### WHAT IS NEEDED
Each line from the beginning of the entries below through the line that includes "camera: 75 degrees left, 15 degrees down" must be returned exactly as given.

(Beginning of EXERCISE INPUT)

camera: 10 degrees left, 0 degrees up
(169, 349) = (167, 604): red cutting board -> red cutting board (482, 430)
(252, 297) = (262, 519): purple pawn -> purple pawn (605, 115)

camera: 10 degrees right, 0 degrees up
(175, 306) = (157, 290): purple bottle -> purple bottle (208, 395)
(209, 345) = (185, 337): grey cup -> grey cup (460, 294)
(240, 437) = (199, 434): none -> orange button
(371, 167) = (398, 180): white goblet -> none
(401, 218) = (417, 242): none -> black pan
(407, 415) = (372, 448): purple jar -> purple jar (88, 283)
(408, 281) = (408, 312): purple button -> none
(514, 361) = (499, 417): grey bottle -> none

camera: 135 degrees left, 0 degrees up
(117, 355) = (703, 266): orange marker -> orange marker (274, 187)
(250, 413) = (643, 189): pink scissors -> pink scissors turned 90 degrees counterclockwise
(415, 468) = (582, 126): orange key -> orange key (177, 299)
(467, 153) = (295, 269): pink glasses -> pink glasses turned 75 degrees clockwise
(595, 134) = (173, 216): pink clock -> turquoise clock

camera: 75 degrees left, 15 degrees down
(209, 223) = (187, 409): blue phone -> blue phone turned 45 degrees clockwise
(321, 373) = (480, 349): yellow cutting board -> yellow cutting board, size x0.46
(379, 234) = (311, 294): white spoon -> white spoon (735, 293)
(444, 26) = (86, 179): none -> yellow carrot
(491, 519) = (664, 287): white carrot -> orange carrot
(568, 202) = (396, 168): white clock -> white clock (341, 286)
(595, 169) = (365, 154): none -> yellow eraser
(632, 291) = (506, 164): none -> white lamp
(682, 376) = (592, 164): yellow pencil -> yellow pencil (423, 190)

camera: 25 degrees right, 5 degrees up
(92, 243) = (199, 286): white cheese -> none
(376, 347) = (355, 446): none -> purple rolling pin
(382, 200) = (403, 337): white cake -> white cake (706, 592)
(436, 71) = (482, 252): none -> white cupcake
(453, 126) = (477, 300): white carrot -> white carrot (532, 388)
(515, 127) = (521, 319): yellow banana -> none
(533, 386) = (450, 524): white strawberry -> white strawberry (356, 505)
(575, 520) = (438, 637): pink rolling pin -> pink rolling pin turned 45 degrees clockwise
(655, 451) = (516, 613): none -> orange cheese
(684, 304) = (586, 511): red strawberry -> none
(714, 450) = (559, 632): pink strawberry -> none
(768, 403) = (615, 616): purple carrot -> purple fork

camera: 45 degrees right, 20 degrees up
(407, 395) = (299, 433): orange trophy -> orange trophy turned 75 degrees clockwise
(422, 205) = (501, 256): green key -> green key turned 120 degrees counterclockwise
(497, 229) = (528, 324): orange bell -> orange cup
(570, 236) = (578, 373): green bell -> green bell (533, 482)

(End of EXERCISE INPUT)

### TASK RESULT
camera: 10 degrees left, 0 degrees up
(169, 349) = (167, 604): red cutting board -> red cutting board (482, 430)
(252, 297) = (262, 519): purple pawn -> purple pawn (605, 115)

camera: 10 degrees right, 0 degrees up
(175, 306) = (157, 290): purple bottle -> purple bottle (208, 395)
(209, 345) = (185, 337): grey cup -> grey cup (460, 294)
(240, 437) = (199, 434): none -> orange button
(371, 167) = (398, 180): white goblet -> none
(401, 218) = (417, 242): none -> black pan
(407, 415) = (372, 448): purple jar -> purple jar (88, 283)
(408, 281) = (408, 312): purple button -> none
(514, 361) = (499, 417): grey bottle -> none

camera: 135 degrees left, 0 degrees up
(117, 355) = (703, 266): orange marker -> orange marker (274, 187)
(250, 413) = (643, 189): pink scissors -> pink scissors turned 90 degrees counterclockwise
(415, 468) = (582, 126): orange key -> orange key (177, 299)
(467, 153) = (295, 269): pink glasses -> pink glasses turned 75 degrees clockwise
(595, 134) = (173, 216): pink clock -> turquoise clock

camera: 75 degrees left, 15 degrees down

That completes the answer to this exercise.